* _Task requirements_:
Where the word "strawberry" appears in a line below, copy the whole line.
Available data Block Start
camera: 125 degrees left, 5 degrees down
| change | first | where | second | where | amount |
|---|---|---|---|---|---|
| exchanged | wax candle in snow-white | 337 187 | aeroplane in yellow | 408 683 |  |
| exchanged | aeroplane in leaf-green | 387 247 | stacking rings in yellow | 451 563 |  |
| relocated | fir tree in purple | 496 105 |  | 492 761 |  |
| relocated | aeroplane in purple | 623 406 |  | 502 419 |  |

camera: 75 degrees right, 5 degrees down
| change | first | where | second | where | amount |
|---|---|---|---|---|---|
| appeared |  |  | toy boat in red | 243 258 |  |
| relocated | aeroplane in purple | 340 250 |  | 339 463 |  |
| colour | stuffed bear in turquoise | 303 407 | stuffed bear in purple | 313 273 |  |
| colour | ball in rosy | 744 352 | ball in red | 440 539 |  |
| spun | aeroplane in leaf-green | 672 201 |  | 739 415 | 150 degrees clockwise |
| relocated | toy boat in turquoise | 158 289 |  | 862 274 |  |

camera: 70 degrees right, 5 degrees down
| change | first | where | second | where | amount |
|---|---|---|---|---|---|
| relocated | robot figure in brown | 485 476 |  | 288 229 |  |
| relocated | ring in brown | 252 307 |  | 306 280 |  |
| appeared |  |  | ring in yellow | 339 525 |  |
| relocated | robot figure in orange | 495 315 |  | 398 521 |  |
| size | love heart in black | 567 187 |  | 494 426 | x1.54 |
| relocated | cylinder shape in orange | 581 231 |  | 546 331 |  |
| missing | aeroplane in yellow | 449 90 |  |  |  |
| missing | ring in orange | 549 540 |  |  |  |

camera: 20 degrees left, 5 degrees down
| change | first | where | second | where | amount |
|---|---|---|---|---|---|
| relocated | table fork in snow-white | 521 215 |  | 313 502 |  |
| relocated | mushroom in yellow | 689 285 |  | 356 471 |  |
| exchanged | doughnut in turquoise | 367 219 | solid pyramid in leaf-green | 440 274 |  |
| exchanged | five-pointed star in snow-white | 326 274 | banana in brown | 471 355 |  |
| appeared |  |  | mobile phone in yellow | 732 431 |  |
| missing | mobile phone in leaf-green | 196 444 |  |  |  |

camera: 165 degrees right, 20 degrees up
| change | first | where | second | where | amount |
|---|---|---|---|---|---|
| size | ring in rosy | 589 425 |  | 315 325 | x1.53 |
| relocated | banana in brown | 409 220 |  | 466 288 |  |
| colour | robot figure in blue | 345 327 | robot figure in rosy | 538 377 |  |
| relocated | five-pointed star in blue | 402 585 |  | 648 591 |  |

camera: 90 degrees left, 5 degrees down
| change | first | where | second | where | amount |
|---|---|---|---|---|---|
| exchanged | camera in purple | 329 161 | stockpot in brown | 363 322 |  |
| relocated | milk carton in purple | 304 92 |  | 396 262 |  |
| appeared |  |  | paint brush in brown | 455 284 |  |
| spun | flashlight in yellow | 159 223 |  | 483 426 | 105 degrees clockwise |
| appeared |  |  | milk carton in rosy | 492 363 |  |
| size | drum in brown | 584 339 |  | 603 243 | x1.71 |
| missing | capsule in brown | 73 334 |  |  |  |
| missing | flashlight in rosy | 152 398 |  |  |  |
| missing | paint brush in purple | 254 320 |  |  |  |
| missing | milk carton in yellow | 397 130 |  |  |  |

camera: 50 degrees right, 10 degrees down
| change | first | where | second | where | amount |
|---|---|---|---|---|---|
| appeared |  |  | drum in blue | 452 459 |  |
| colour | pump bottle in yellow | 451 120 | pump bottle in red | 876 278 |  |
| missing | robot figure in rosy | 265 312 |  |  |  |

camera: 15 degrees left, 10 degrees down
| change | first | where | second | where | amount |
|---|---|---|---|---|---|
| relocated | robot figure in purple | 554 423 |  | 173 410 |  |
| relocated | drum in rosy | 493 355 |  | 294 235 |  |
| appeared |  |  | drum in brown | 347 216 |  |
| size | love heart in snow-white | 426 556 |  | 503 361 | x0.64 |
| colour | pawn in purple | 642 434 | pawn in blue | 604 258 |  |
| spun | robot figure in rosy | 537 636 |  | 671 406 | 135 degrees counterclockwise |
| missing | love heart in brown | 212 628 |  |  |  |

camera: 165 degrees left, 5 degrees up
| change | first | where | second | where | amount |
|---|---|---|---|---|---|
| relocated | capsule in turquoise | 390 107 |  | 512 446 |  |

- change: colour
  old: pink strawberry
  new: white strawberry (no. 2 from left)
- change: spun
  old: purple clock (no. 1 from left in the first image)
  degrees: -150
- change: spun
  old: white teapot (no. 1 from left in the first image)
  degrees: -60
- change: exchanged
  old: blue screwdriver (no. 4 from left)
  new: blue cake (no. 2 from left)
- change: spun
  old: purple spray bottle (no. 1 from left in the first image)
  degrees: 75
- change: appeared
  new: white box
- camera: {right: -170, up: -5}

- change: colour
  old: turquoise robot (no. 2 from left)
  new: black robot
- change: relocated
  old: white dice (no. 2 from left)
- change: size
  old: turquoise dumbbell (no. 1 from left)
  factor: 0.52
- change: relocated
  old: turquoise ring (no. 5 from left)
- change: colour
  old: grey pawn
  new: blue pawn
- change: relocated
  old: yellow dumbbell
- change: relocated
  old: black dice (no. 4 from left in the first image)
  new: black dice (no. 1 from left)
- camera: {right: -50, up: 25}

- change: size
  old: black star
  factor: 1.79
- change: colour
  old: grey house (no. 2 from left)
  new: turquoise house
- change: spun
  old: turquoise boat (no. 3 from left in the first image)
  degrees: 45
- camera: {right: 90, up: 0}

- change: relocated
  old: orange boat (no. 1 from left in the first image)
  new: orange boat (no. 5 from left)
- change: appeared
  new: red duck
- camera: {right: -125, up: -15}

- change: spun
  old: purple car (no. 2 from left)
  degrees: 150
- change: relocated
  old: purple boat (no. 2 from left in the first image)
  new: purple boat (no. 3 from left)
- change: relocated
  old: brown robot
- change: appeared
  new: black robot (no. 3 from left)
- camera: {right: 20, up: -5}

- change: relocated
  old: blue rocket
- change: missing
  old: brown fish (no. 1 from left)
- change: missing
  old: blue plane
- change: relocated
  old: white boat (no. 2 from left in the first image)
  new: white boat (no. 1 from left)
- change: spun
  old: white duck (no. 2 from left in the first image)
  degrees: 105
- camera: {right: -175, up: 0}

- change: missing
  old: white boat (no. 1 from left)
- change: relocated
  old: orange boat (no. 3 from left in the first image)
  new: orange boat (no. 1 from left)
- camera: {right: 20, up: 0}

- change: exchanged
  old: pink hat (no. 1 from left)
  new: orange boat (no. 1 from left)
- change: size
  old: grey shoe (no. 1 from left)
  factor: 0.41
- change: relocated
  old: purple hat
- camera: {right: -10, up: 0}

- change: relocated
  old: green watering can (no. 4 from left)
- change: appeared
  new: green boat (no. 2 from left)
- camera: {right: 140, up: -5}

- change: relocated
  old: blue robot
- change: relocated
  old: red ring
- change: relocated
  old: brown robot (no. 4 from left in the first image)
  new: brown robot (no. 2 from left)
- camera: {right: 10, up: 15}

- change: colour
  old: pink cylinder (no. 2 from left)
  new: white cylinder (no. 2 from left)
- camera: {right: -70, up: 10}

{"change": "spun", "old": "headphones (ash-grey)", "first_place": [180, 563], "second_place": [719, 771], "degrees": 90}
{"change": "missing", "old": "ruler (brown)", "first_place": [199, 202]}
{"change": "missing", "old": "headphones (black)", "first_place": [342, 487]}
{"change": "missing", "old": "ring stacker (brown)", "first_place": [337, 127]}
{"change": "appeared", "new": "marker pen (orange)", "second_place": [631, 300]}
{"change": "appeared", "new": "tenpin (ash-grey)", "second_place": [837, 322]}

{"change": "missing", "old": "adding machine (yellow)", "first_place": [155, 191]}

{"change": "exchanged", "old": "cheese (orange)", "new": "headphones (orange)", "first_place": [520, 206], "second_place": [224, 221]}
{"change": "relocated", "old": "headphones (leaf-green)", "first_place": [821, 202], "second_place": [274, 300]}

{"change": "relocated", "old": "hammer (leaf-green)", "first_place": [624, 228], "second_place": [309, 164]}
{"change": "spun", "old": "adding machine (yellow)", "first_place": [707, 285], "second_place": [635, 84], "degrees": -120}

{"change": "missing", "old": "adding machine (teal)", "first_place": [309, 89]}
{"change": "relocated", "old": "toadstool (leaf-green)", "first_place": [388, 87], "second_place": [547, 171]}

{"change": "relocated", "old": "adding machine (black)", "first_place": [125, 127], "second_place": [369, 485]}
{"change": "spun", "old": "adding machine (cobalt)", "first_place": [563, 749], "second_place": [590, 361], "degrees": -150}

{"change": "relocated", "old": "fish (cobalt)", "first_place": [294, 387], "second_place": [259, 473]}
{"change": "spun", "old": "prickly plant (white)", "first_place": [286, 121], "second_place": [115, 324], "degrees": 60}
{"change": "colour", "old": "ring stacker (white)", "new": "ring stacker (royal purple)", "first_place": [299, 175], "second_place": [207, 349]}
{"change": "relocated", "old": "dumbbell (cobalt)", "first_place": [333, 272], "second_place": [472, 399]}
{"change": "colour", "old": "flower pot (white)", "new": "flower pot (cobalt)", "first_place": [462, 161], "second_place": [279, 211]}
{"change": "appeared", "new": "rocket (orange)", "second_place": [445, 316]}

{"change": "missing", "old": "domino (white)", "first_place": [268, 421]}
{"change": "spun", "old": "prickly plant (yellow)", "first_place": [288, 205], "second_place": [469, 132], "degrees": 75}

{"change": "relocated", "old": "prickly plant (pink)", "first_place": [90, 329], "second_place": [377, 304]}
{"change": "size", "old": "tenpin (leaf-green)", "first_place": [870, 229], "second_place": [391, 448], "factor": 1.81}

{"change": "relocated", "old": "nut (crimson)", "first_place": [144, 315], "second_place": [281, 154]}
Available data Block End
* _Output for this task_:
  old: pink strawberry
  new: white strawberry (no. 2 from left)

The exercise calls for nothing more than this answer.